§ **Problem description**: Transcribe exactly, please, the lines from the one containing "exchanged: dark brown" through the end of the records below, and leave out the pictures.

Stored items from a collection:
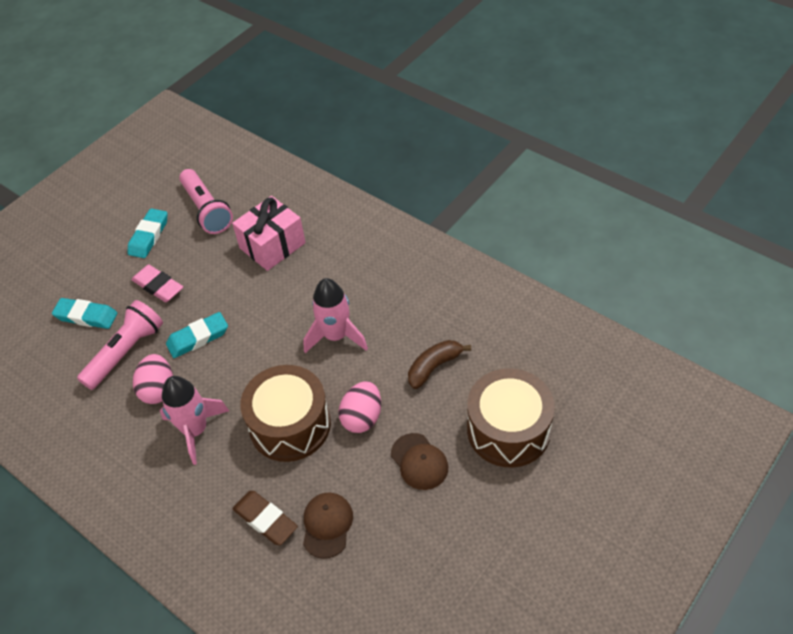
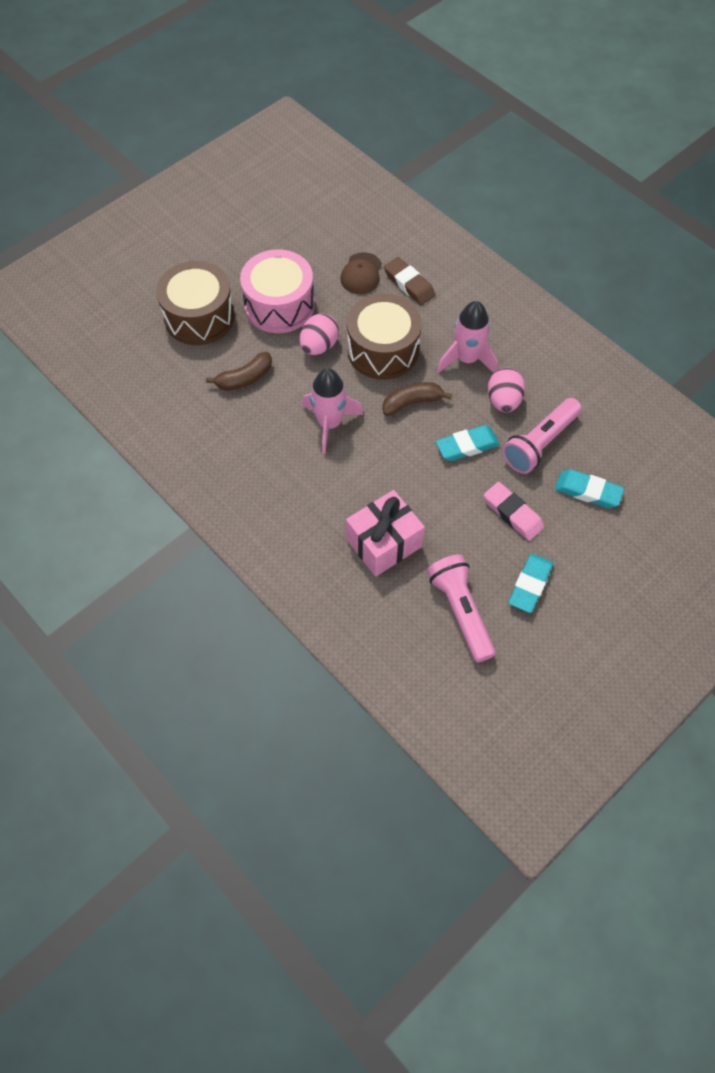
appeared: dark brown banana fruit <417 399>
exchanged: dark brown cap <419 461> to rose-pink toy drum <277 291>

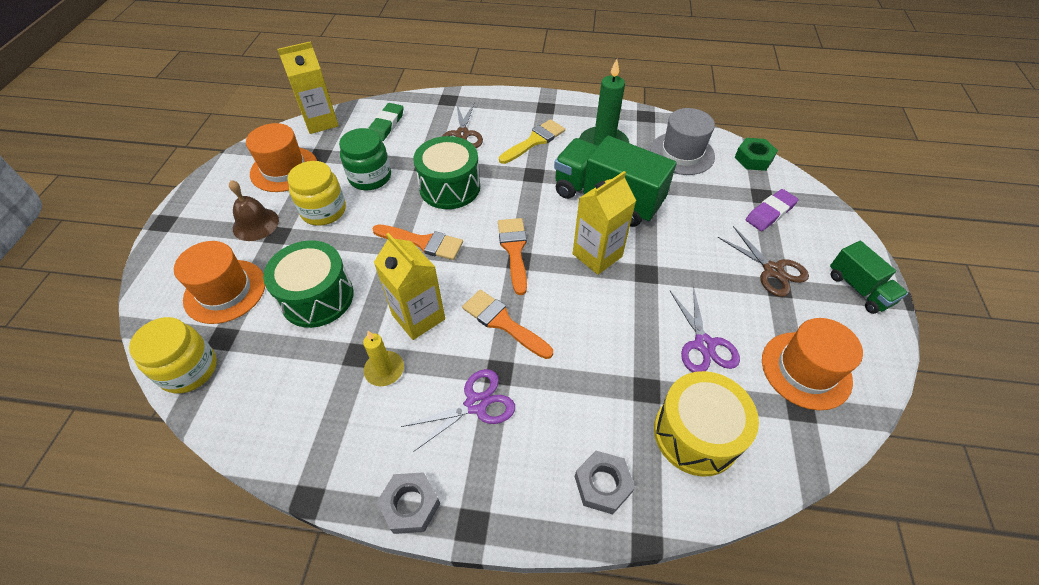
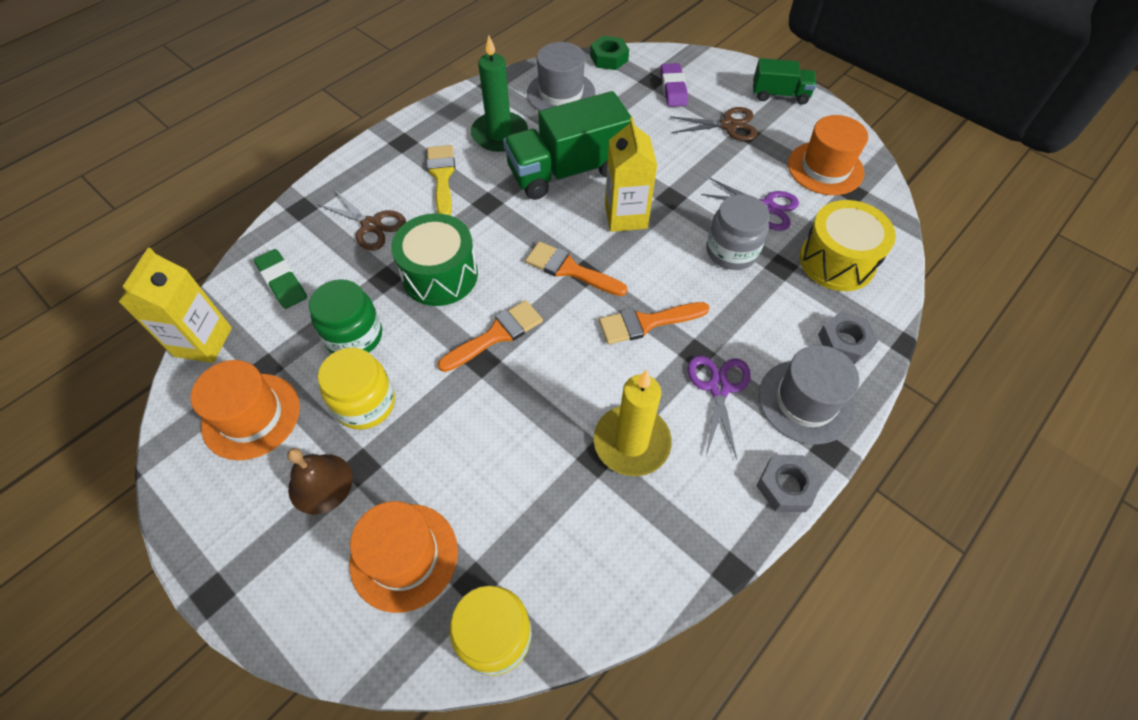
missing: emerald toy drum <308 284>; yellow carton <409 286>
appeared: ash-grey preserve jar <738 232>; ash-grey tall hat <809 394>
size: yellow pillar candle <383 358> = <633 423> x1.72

§ **Final answer**:
exchanged: dark brown cap <419 461> to rose-pink toy drum <277 291>

missing: emerald toy drum <308 284>; yellow carton <409 286>
appeared: ash-grey preserve jar <738 232>; ash-grey tall hat <809 394>
size: yellow pillar candle <383 358> = <633 423> x1.72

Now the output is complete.